◆ **Supplied data**
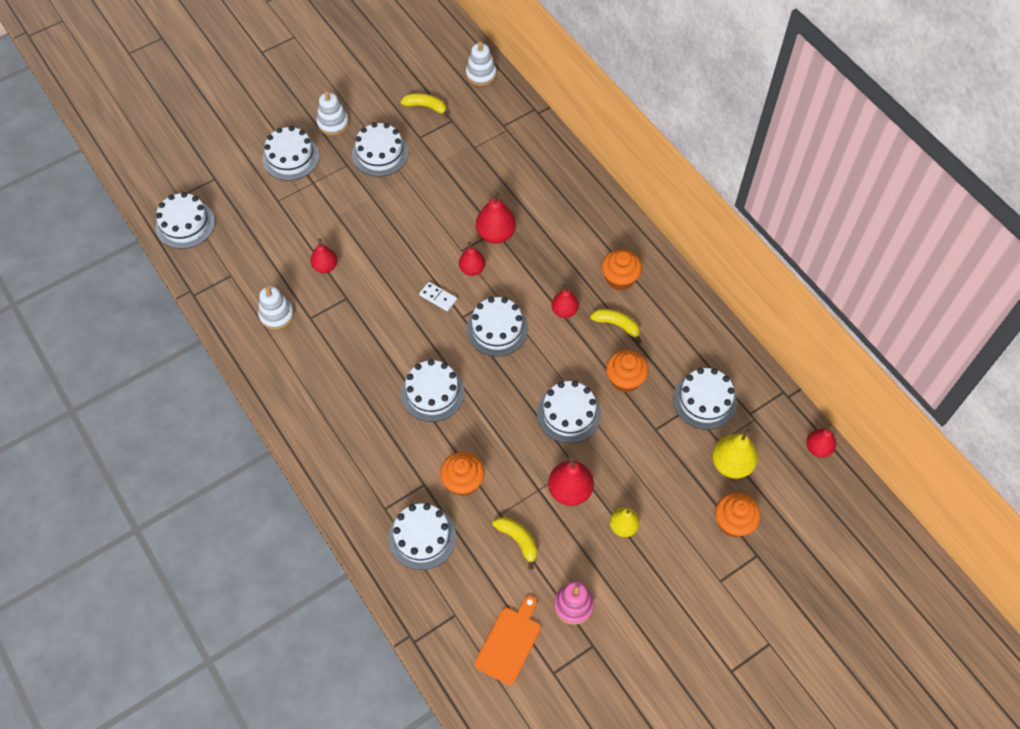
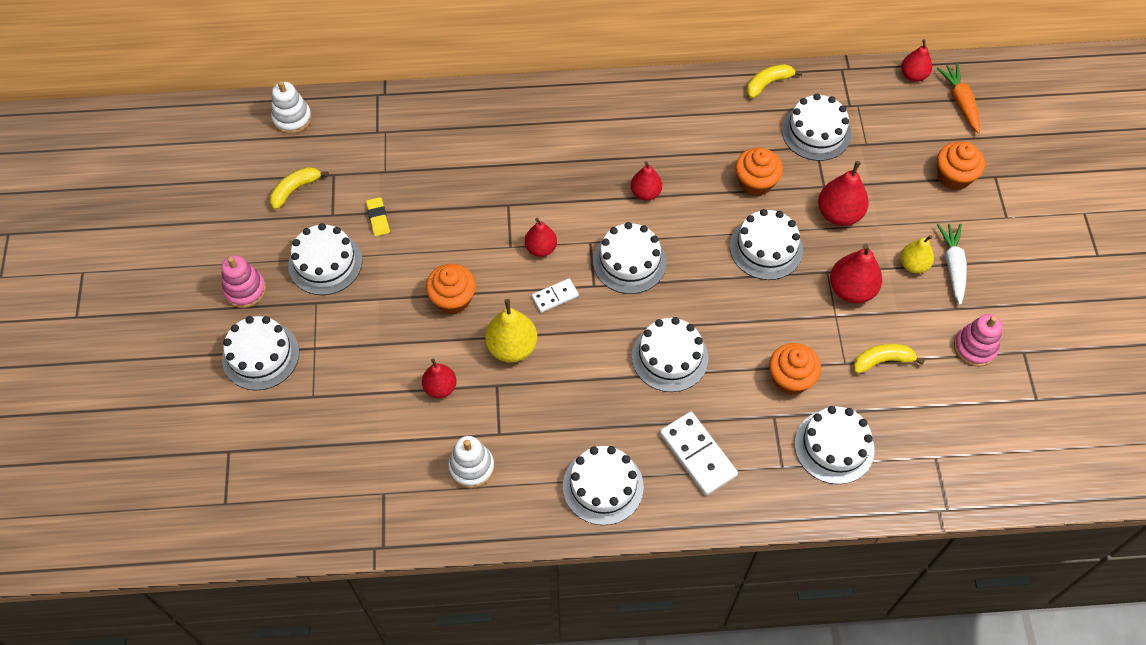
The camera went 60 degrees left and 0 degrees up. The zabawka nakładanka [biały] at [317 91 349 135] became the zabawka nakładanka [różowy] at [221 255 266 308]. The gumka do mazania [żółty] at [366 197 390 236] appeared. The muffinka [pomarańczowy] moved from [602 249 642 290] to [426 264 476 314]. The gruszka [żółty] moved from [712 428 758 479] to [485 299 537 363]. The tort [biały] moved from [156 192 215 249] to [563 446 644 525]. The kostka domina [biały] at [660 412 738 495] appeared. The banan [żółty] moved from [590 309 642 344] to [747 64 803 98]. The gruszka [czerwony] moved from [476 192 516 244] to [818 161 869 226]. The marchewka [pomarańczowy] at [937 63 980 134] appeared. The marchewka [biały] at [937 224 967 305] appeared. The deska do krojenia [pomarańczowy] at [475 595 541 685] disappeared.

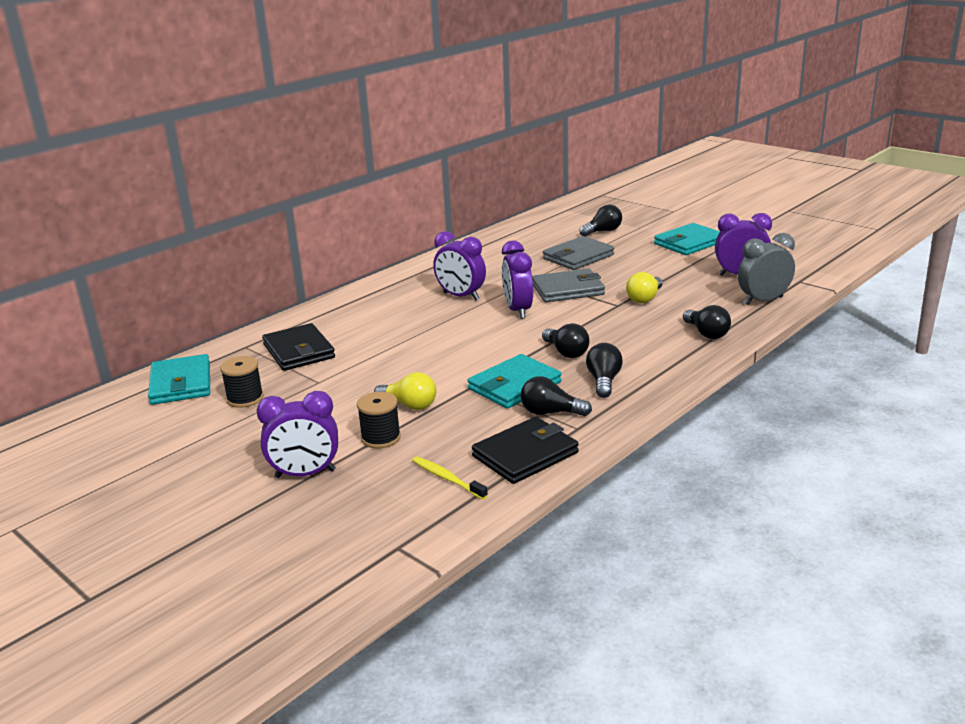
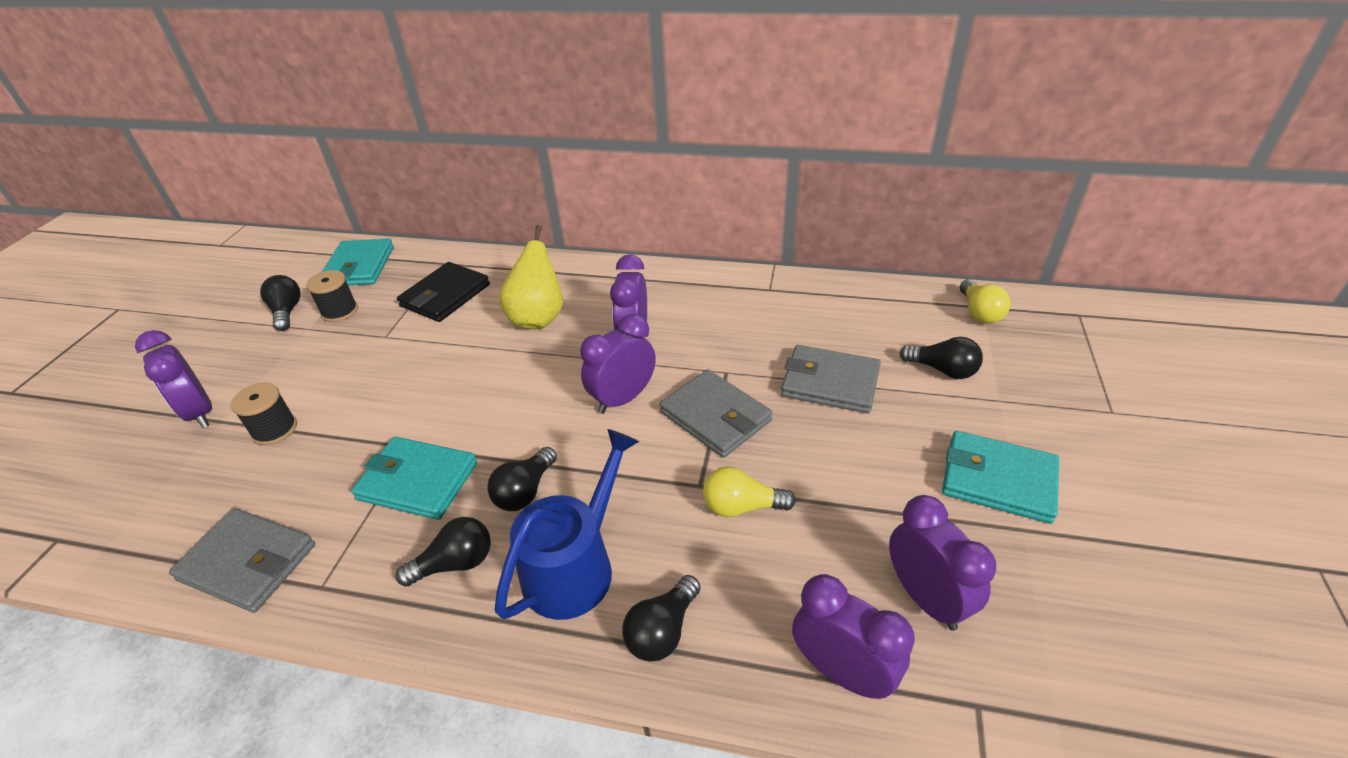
The camera went 60 degrees right and 15 degrees up. The portfel [czarny] at [472 417 579 484] became the portfel [szary] at [169 508 315 613]. The żarówka [czarny] moved from [521 376 592 416] to [260 275 301 331]. The portfel [turkusowy] at [148 354 210 405] turned 45 degrees counterclockwise. The konewka [niebieski] at [495 429 639 620] appeared. The gruszka [żółty] at [499 225 563 329] appeared. The budzik [szary] at [738 233 795 305] became the budzik [fioletowy] at [792 574 915 699]. The żarówka [żółty] moved from [374 372 436 410] to [960 279 1011 324]. The szczoteczka do zębów [żółty] at [412 457 488 500] disappeared.

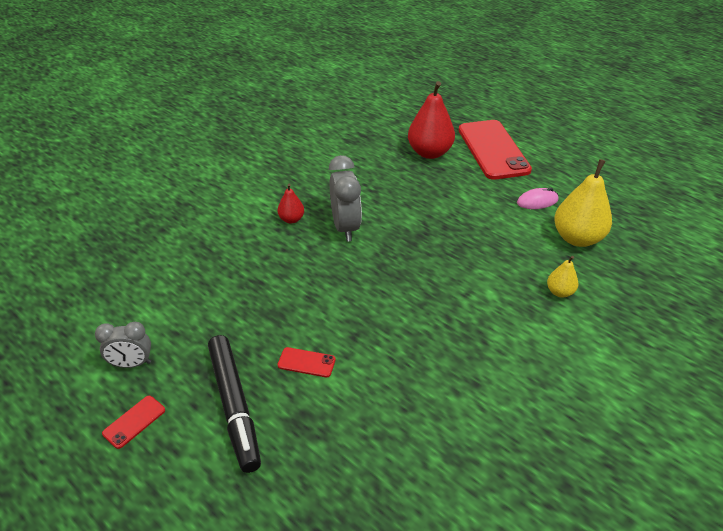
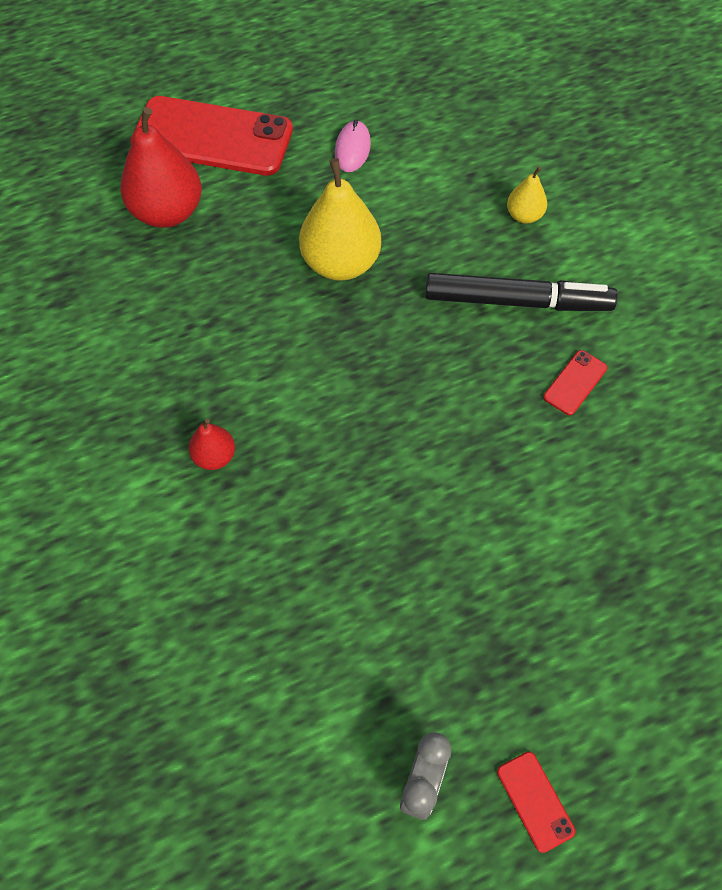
The camera went 65 degrees left and 20 degrees up. The gruszka [żółty] moved from [554 159 612 247] to [299 158 381 281]. The flamaster [czarny] moved from [208 335 261 473] to [425 273 618 311]. The telefon [czerwony] moved from [278 347 336 377] to [543 350 607 415]. The budzik [szary] at [329 155 362 242] disappeared.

◆ **Work request**
Leaving every picture aside, repeat the listing exactly.

◆ **Expected output**
The camera went 60 degrees left and 0 degrees up. The zabawka nakładanka [biały] at [317 91 349 135] became the zabawka nakładanka [różowy] at [221 255 266 308]. The gumka do mazania [żółty] at [366 197 390 236] appeared. The muffinka [pomarańczowy] moved from [602 249 642 290] to [426 264 476 314]. The gruszka [żółty] moved from [712 428 758 479] to [485 299 537 363]. The tort [biały] moved from [156 192 215 249] to [563 446 644 525]. The kostka domina [biały] at [660 412 738 495] appeared. The banan [żółty] moved from [590 309 642 344] to [747 64 803 98]. The gruszka [czerwony] moved from [476 192 516 244] to [818 161 869 226]. The marchewka [pomarańczowy] at [937 63 980 134] appeared. The marchewka [biały] at [937 224 967 305] appeared. The deska do krojenia [pomarańczowy] at [475 595 541 685] disappeared.

The camera went 60 degrees right and 15 degrees up. The portfel [czarny] at [472 417 579 484] became the portfel [szary] at [169 508 315 613]. The żarówka [czarny] moved from [521 376 592 416] to [260 275 301 331]. The portfel [turkusowy] at [148 354 210 405] turned 45 degrees counterclockwise. The konewka [niebieski] at [495 429 639 620] appeared. The gruszka [żółty] at [499 225 563 329] appeared. The budzik [szary] at [738 233 795 305] became the budzik [fioletowy] at [792 574 915 699]. The żarówka [żółty] moved from [374 372 436 410] to [960 279 1011 324]. The szczoteczka do zębów [żółty] at [412 457 488 500] disappeared.

The camera went 65 degrees left and 20 degrees up. The gruszka [żółty] moved from [554 159 612 247] to [299 158 381 281]. The flamaster [czarny] moved from [208 335 261 473] to [425 273 618 311]. The telefon [czerwony] moved from [278 347 336 377] to [543 350 607 415]. The budzik [szary] at [329 155 362 242] disappeared.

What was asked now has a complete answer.